Exercise description:
What is needed is an exact copy of the lines from the line holding "RGB3 pin G: 6 -> 9" through the end of the material, with no other lines and no pictures.

Study material:
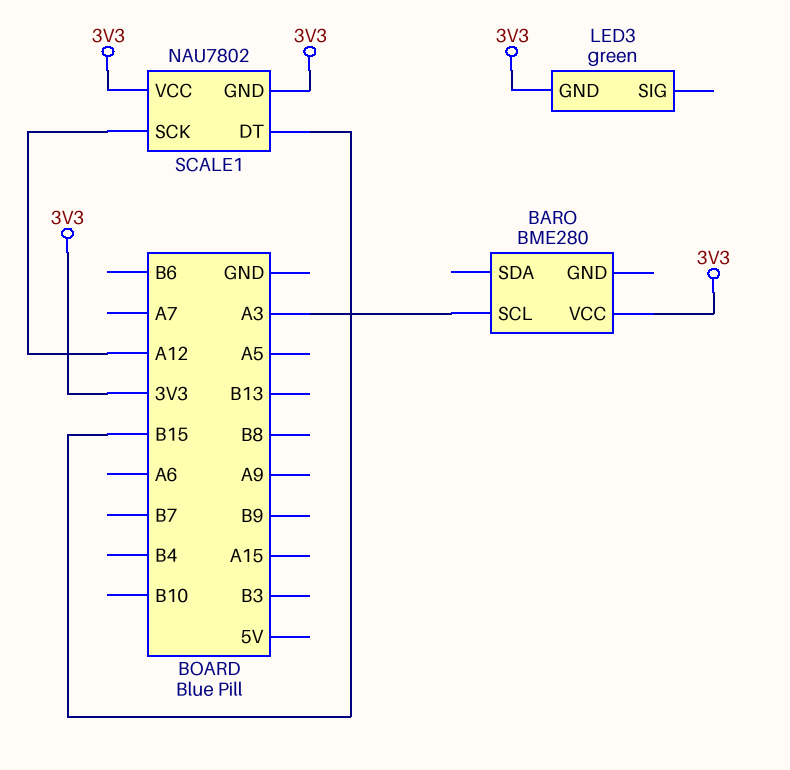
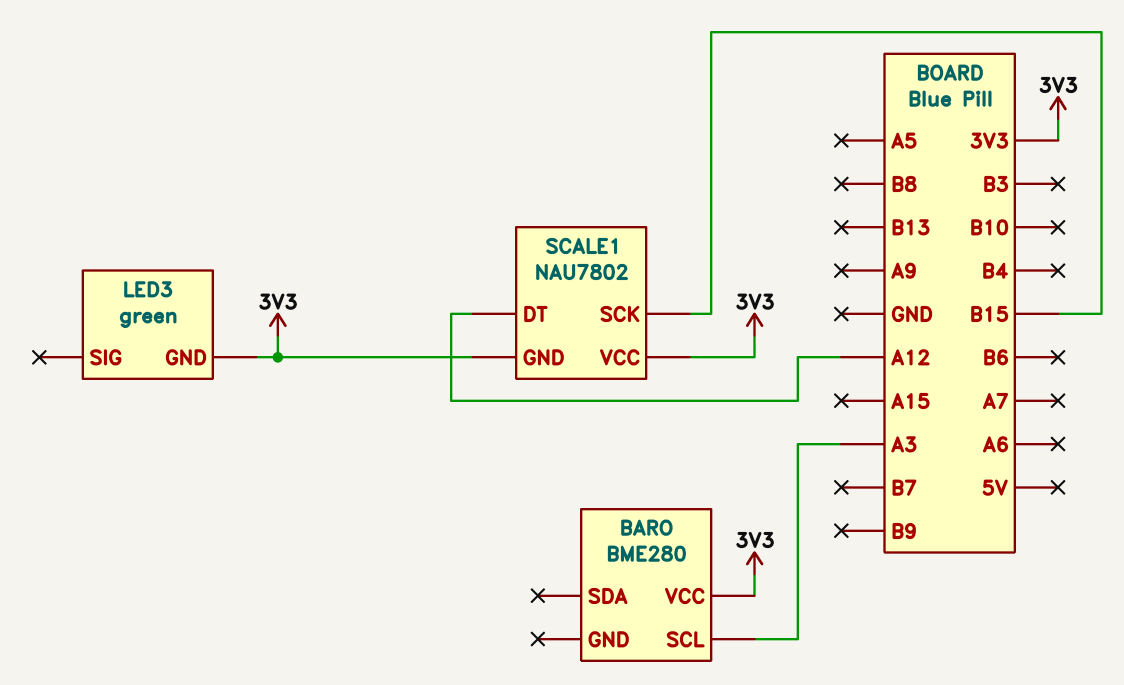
SCALE1 pin DT: B15 -> A12
SCALE1 pin SCK: A12 -> B15

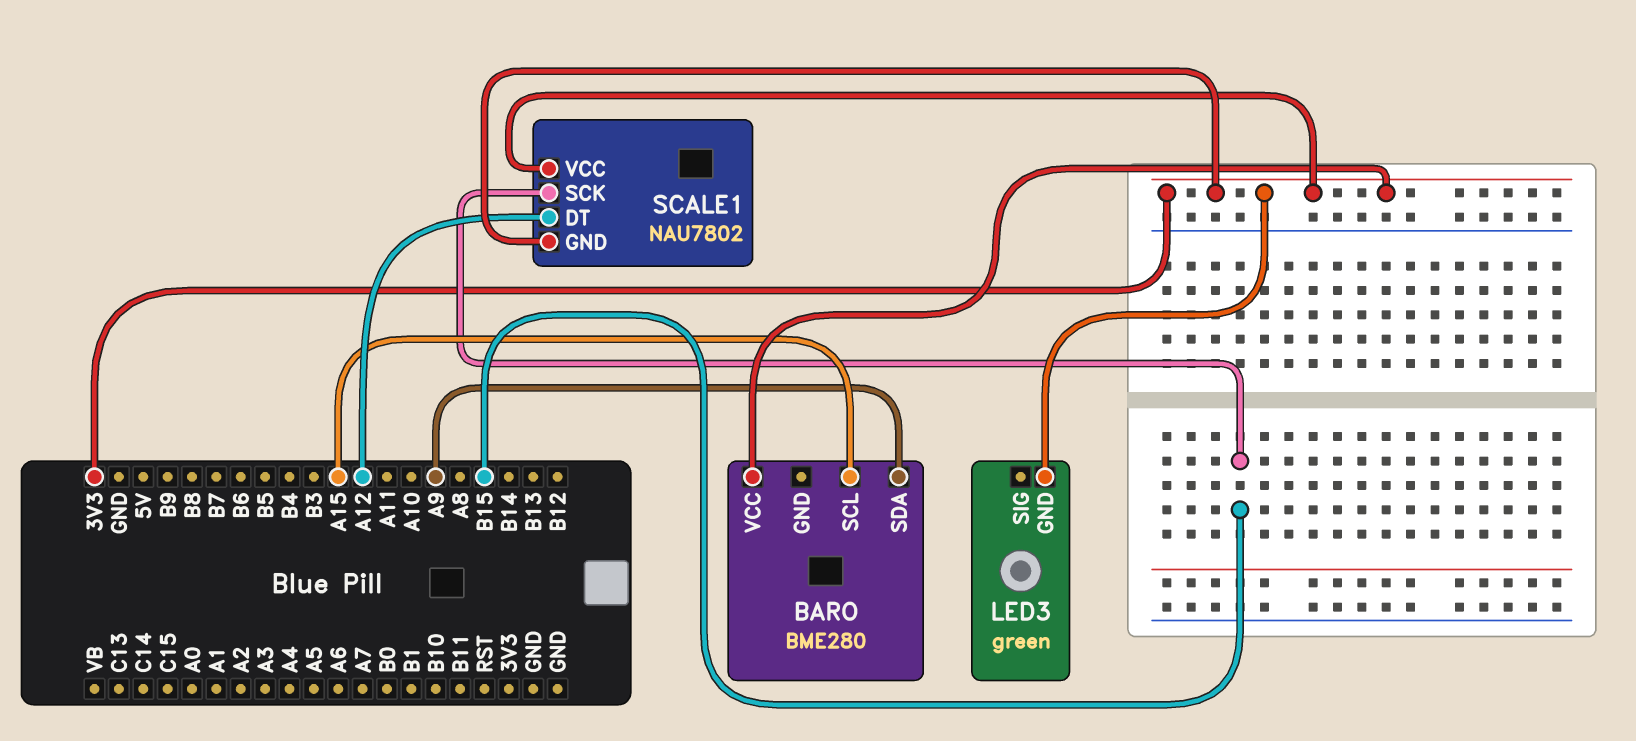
BARO pin SCL: A3 -> A15
BARO pin SDA: none -> A9

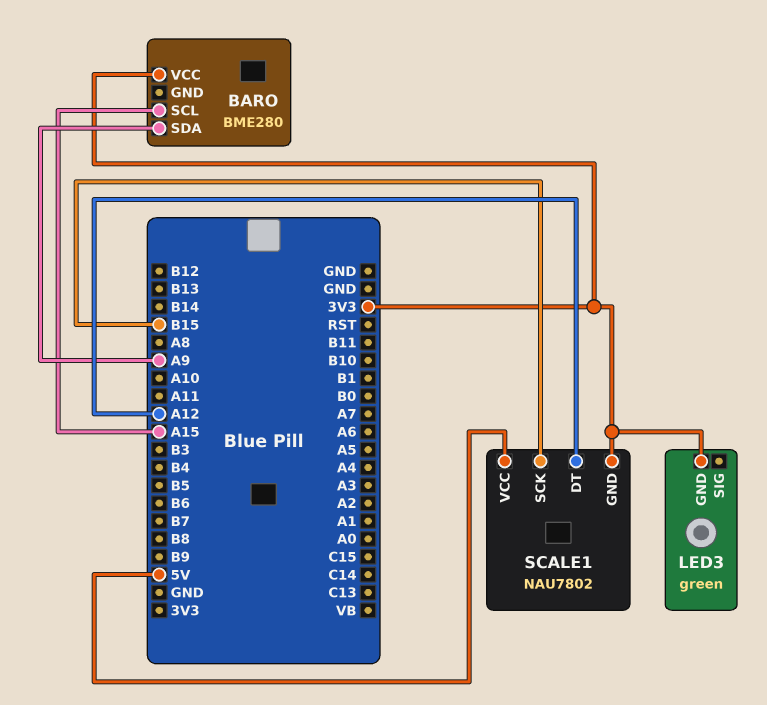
SCALE1 pin VCC: 3V3 -> 5V

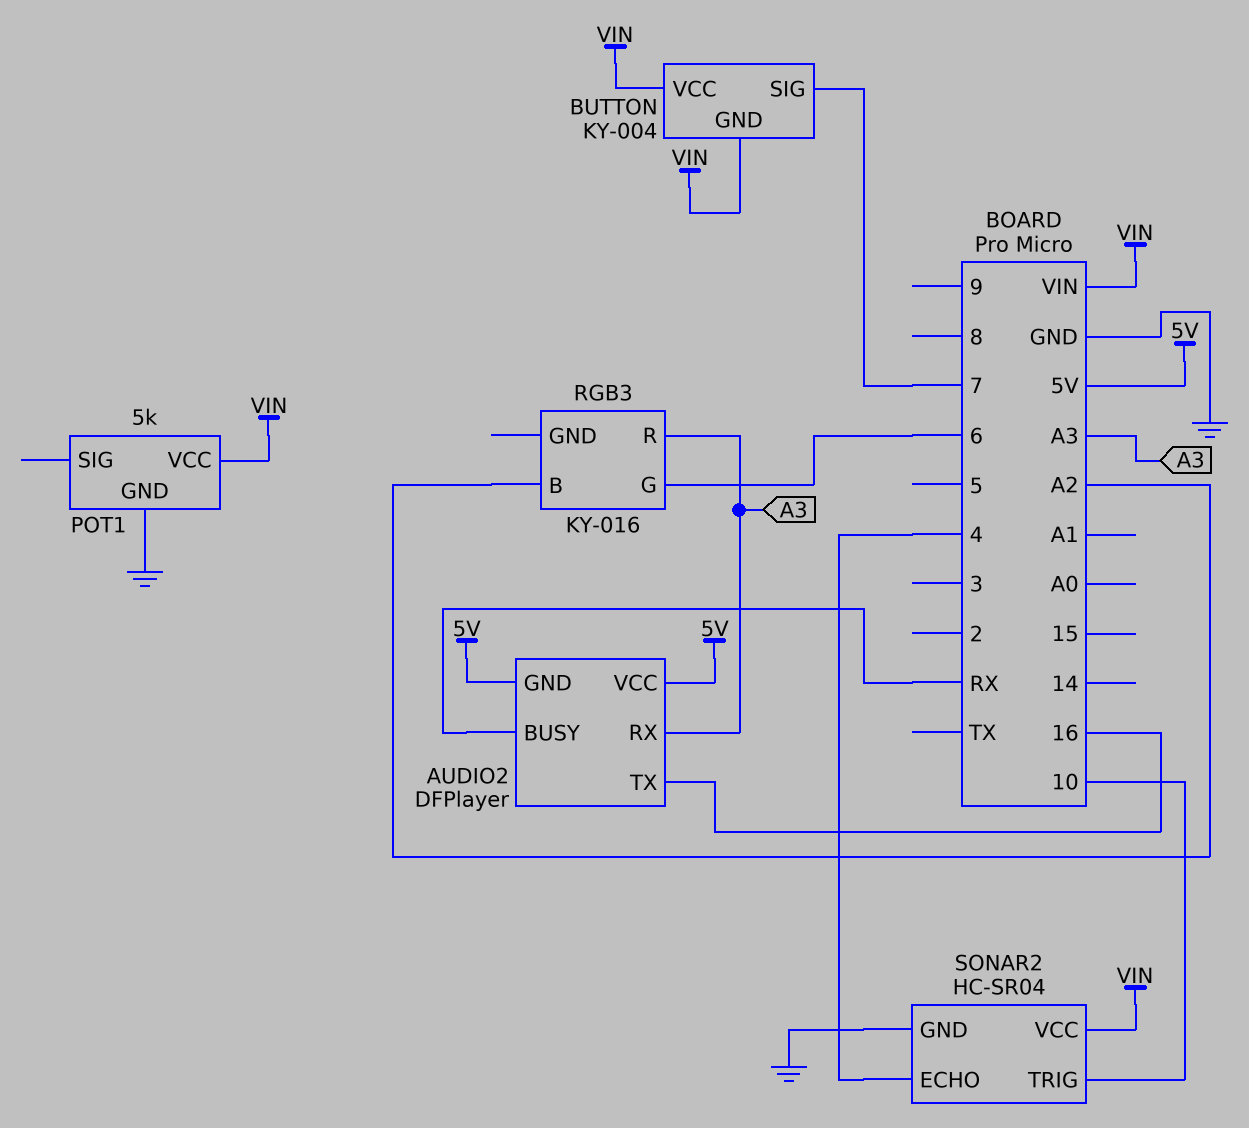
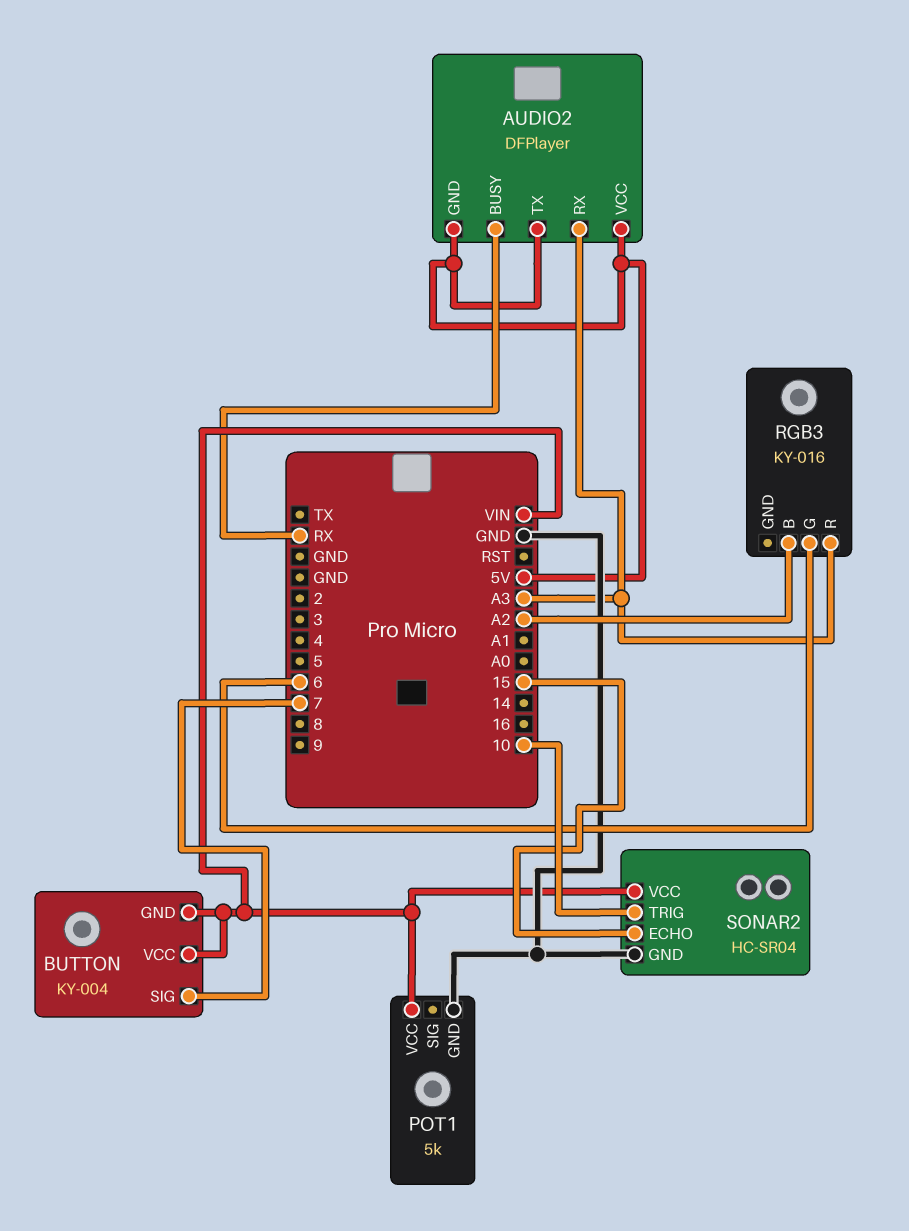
AUDIO2 pin TX: 16 -> 5V
SONAR2 pin ECHO: 4 -> 15

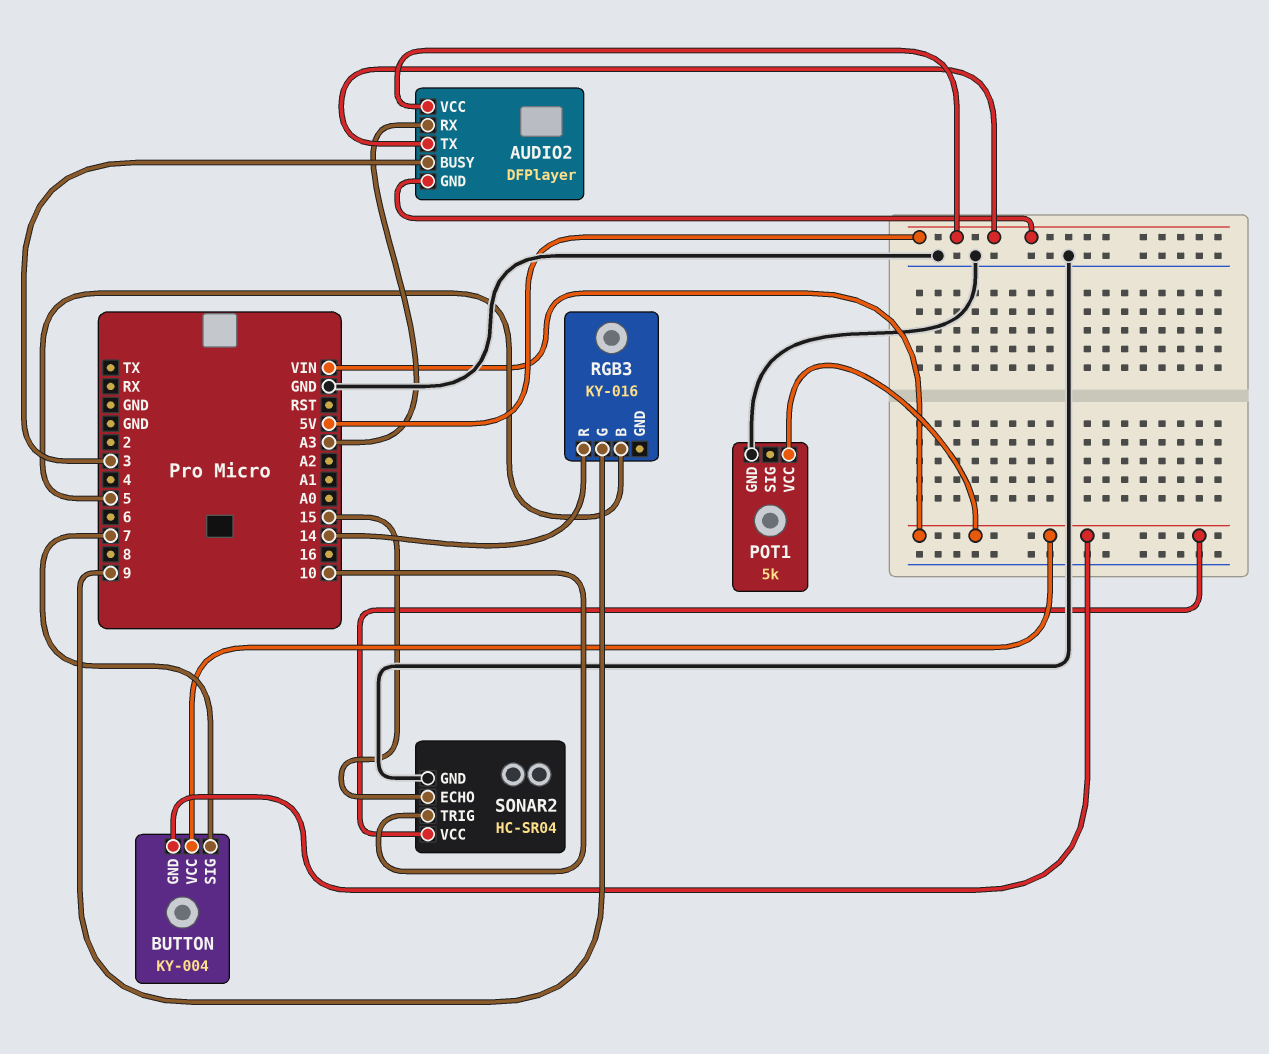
AUDIO2 pin BUSY: RX -> 3
RGB3 pin B: A2 -> 5
RGB3 pin G: 6 -> 9
RGB3 pin R: A3 -> 14

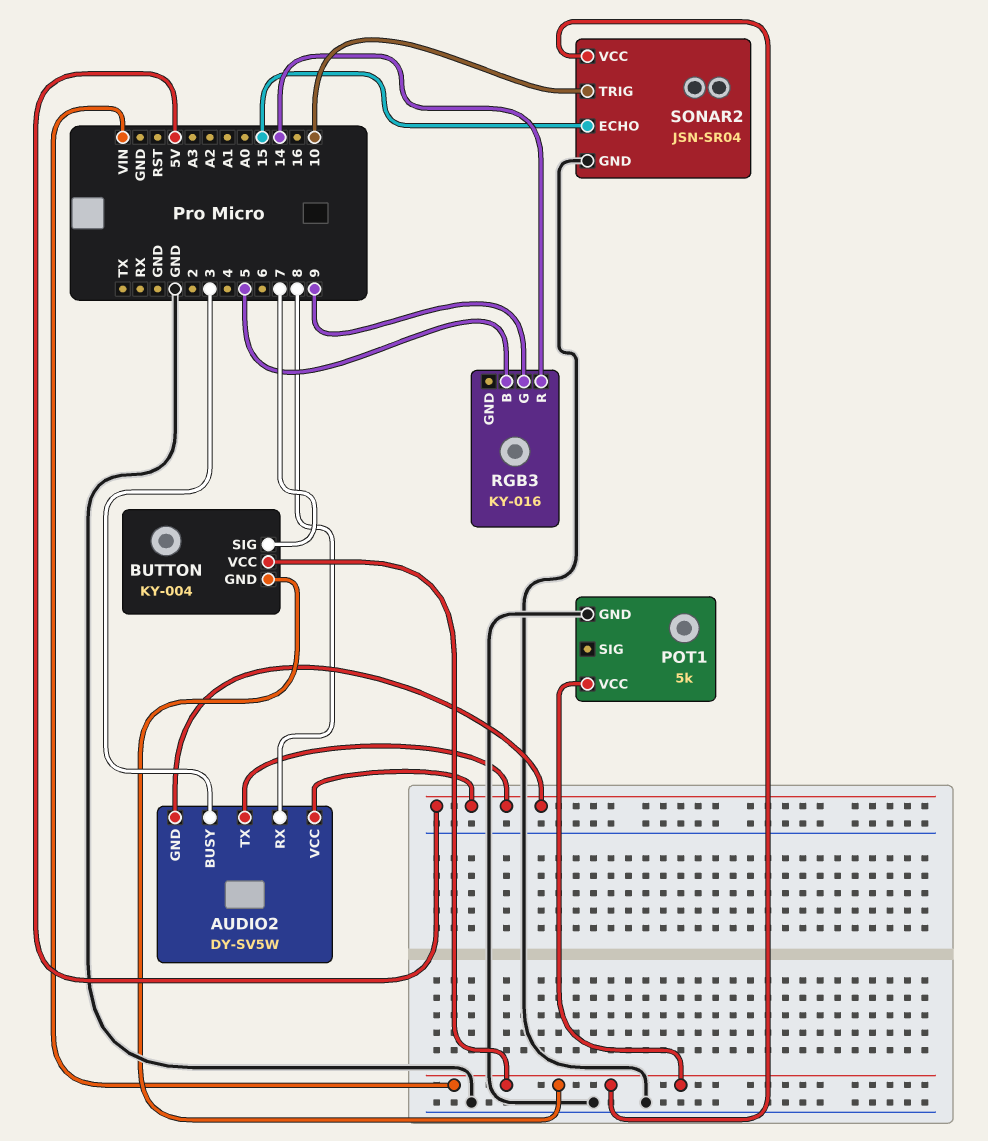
AUDIO2: DFPlayer -> DY-SV5W
AUDIO2 pin RX: A3 -> 8
SONAR2: HC-SR04 -> JSN-SR04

Response area:
RGB3 pin G: 6 -> 9
RGB3 pin R: A3 -> 14

AUDIO2: DFPlayer -> DY-SV5W
AUDIO2 pin RX: A3 -> 8
SONAR2: HC-SR04 -> JSN-SR04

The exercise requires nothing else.